__What is needed__:
Return each entry exactly, with none missing.

__Source material__:
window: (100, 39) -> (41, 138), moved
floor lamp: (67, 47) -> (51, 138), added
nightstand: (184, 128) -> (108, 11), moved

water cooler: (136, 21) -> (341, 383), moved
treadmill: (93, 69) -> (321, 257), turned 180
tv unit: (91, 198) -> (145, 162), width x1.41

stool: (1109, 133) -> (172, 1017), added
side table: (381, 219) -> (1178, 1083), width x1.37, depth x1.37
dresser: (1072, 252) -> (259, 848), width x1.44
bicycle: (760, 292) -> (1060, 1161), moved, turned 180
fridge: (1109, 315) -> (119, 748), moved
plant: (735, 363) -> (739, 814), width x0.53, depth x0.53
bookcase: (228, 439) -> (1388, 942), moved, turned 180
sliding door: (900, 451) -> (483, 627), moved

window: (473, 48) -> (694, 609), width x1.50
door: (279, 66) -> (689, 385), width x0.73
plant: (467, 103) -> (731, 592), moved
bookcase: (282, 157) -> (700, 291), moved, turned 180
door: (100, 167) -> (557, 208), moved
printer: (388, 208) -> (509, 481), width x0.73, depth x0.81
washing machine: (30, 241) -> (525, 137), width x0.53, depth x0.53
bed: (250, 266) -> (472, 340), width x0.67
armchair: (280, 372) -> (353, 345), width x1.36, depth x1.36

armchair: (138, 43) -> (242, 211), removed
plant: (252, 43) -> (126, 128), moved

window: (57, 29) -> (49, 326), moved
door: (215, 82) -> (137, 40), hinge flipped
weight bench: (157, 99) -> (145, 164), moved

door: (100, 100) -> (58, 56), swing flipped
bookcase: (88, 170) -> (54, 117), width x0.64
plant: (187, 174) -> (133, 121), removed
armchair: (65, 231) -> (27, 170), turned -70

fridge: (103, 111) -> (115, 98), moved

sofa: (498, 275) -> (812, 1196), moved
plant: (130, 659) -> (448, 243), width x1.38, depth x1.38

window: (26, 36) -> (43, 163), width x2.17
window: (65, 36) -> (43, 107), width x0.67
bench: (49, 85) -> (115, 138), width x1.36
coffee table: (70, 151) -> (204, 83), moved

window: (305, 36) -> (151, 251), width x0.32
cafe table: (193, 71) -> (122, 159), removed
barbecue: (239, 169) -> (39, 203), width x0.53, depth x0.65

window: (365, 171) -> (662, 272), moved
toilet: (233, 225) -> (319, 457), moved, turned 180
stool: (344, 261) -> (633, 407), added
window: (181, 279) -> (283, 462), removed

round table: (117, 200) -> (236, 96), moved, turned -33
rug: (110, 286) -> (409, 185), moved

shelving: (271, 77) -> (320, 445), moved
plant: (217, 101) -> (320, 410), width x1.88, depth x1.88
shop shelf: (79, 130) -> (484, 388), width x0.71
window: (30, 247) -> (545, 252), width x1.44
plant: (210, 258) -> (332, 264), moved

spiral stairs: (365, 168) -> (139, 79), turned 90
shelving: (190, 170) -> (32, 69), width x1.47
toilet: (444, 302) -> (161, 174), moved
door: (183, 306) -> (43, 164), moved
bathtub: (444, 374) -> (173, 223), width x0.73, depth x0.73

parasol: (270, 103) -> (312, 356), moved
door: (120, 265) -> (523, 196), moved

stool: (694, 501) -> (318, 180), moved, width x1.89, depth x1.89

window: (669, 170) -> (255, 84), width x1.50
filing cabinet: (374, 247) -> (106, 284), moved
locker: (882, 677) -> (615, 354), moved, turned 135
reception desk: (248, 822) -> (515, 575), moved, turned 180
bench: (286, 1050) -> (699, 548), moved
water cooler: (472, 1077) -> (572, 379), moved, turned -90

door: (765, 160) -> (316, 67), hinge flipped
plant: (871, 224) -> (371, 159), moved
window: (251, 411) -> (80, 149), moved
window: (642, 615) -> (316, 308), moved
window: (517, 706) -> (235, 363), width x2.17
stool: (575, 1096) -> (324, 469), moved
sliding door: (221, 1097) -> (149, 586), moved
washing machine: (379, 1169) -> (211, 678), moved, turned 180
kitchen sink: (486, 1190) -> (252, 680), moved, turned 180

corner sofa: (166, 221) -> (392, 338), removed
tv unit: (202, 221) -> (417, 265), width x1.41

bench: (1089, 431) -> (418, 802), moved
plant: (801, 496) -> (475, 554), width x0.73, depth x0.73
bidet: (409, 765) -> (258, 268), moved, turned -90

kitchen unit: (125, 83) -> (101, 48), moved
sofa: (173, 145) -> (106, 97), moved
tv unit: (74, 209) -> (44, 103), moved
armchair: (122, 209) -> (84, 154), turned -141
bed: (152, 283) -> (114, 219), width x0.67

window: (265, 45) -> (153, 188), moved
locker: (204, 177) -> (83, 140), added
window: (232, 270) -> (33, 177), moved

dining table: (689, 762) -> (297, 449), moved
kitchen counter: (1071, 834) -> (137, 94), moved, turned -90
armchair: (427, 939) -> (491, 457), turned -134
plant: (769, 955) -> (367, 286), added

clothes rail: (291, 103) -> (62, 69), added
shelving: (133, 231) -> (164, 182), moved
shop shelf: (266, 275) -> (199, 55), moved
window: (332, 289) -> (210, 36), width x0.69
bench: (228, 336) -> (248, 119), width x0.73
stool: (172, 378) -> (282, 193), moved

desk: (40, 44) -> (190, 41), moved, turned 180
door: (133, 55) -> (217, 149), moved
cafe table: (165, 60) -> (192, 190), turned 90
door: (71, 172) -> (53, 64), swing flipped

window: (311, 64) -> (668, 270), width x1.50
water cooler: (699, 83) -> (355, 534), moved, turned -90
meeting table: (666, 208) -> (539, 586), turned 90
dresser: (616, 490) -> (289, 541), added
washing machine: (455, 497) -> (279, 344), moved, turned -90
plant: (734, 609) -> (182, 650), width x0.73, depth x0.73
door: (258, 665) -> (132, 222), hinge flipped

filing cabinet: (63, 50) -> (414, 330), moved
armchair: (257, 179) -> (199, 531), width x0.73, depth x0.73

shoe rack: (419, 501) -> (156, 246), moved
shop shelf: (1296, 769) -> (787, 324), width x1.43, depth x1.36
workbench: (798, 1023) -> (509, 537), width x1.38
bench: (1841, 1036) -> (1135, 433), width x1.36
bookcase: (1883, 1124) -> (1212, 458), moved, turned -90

__Solution for this task__:
window: (100, 39) -> (41, 138), moved
floor lamp: (67, 47) -> (51, 138), added
nightstand: (184, 128) -> (108, 11), moved

water cooler: (136, 21) -> (341, 383), moved
treadmill: (93, 69) -> (321, 257), turned 180
tv unit: (91, 198) -> (145, 162), width x1.41

stool: (1109, 133) -> (172, 1017), added
side table: (381, 219) -> (1178, 1083), width x1.37, depth x1.37
dresser: (1072, 252) -> (259, 848), width x1.44
bicycle: (760, 292) -> (1060, 1161), moved, turned 180
fridge: (1109, 315) -> (119, 748), moved
plant: (735, 363) -> (739, 814), width x0.53, depth x0.53
bookcase: (228, 439) -> (1388, 942), moved, turned 180
sliding door: (900, 451) -> (483, 627), moved

window: (473, 48) -> (694, 609), width x1.50
door: (279, 66) -> (689, 385), width x0.73
plant: (467, 103) -> (731, 592), moved
bookcase: (282, 157) -> (700, 291), moved, turned 180
door: (100, 167) -> (557, 208), moved
printer: (388, 208) -> (509, 481), width x0.73, depth x0.81
washing machine: (30, 241) -> (525, 137), width x0.53, depth x0.53
bed: (250, 266) -> (472, 340), width x0.67
armchair: (280, 372) -> (353, 345), width x1.36, depth x1.36

armchair: (138, 43) -> (242, 211), removed
plant: (252, 43) -> (126, 128), moved

window: (57, 29) -> (49, 326), moved
door: (215, 82) -> (137, 40), hinge flipped
weight bench: (157, 99) -> (145, 164), moved

door: (100, 100) -> (58, 56), swing flipped
bookcase: (88, 170) -> (54, 117), width x0.64
plant: (187, 174) -> (133, 121), removed
armchair: (65, 231) -> (27, 170), turned -70

fridge: (103, 111) -> (115, 98), moved

sofa: (498, 275) -> (812, 1196), moved
plant: (130, 659) -> (448, 243), width x1.38, depth x1.38

window: (26, 36) -> (43, 163), width x2.17
window: (65, 36) -> (43, 107), width x0.67
bench: (49, 85) -> (115, 138), width x1.36
coffee table: (70, 151) -> (204, 83), moved

window: (305, 36) -> (151, 251), width x0.32
cafe table: (193, 71) -> (122, 159), removed
barbecue: (239, 169) -> (39, 203), width x0.53, depth x0.65

window: (365, 171) -> (662, 272), moved
toilet: (233, 225) -> (319, 457), moved, turned 180
stool: (344, 261) -> (633, 407), added
window: (181, 279) -> (283, 462), removed

round table: (117, 200) -> (236, 96), moved, turned -33
rug: (110, 286) -> (409, 185), moved

shelving: (271, 77) -> (320, 445), moved
plant: (217, 101) -> (320, 410), width x1.88, depth x1.88
shop shelf: (79, 130) -> (484, 388), width x0.71
window: (30, 247) -> (545, 252), width x1.44
plant: (210, 258) -> (332, 264), moved

spiral stairs: (365, 168) -> (139, 79), turned 90
shelving: (190, 170) -> (32, 69), width x1.47
toilet: (444, 302) -> (161, 174), moved
door: (183, 306) -> (43, 164), moved
bathtub: (444, 374) -> (173, 223), width x0.73, depth x0.73

parasol: (270, 103) -> (312, 356), moved
door: (120, 265) -> (523, 196), moved

stool: (694, 501) -> (318, 180), moved, width x1.89, depth x1.89

window: (669, 170) -> (255, 84), width x1.50
filing cabinet: (374, 247) -> (106, 284), moved
locker: (882, 677) -> (615, 354), moved, turned 135
reception desk: (248, 822) -> (515, 575), moved, turned 180
bench: (286, 1050) -> (699, 548), moved
water cooler: (472, 1077) -> (572, 379), moved, turned -90

door: (765, 160) -> (316, 67), hinge flipped
plant: (871, 224) -> (371, 159), moved
window: (251, 411) -> (80, 149), moved
window: (642, 615) -> (316, 308), moved
window: (517, 706) -> (235, 363), width x2.17
stool: (575, 1096) -> (324, 469), moved
sliding door: (221, 1097) -> (149, 586), moved
washing machine: (379, 1169) -> (211, 678), moved, turned 180
kitchen sink: (486, 1190) -> (252, 680), moved, turned 180

corner sofa: (166, 221) -> (392, 338), removed
tv unit: (202, 221) -> (417, 265), width x1.41

bench: (1089, 431) -> (418, 802), moved
plant: (801, 496) -> (475, 554), width x0.73, depth x0.73
bidet: (409, 765) -> (258, 268), moved, turned -90

kitchen unit: (125, 83) -> (101, 48), moved
sofa: (173, 145) -> (106, 97), moved
tv unit: (74, 209) -> (44, 103), moved
armchair: (122, 209) -> (84, 154), turned -141
bed: (152, 283) -> (114, 219), width x0.67

window: (265, 45) -> (153, 188), moved
locker: (204, 177) -> (83, 140), added
window: (232, 270) -> (33, 177), moved

dining table: (689, 762) -> (297, 449), moved
kitchen counter: (1071, 834) -> (137, 94), moved, turned -90
armchair: (427, 939) -> (491, 457), turned -134
plant: (769, 955) -> (367, 286), added

clothes rail: (291, 103) -> (62, 69), added
shelving: (133, 231) -> (164, 182), moved
shop shelf: (266, 275) -> (199, 55), moved
window: (332, 289) -> (210, 36), width x0.69
bench: (228, 336) -> (248, 119), width x0.73
stool: (172, 378) -> (282, 193), moved

desk: (40, 44) -> (190, 41), moved, turned 180
door: (133, 55) -> (217, 149), moved
cafe table: (165, 60) -> (192, 190), turned 90
door: (71, 172) -> (53, 64), swing flipped

window: (311, 64) -> (668, 270), width x1.50
water cooler: (699, 83) -> (355, 534), moved, turned -90
meeting table: (666, 208) -> (539, 586), turned 90
dresser: (616, 490) -> (289, 541), added
washing machine: (455, 497) -> (279, 344), moved, turned -90
plant: (734, 609) -> (182, 650), width x0.73, depth x0.73
door: (258, 665) -> (132, 222), hinge flipped

filing cabinet: (63, 50) -> (414, 330), moved
armchair: (257, 179) -> (199, 531), width x0.73, depth x0.73

shoe rack: (419, 501) -> (156, 246), moved
shop shelf: (1296, 769) -> (787, 324), width x1.43, depth x1.36
workbench: (798, 1023) -> (509, 537), width x1.38
bench: (1841, 1036) -> (1135, 433), width x1.36
bookcase: (1883, 1124) -> (1212, 458), moved, turned -90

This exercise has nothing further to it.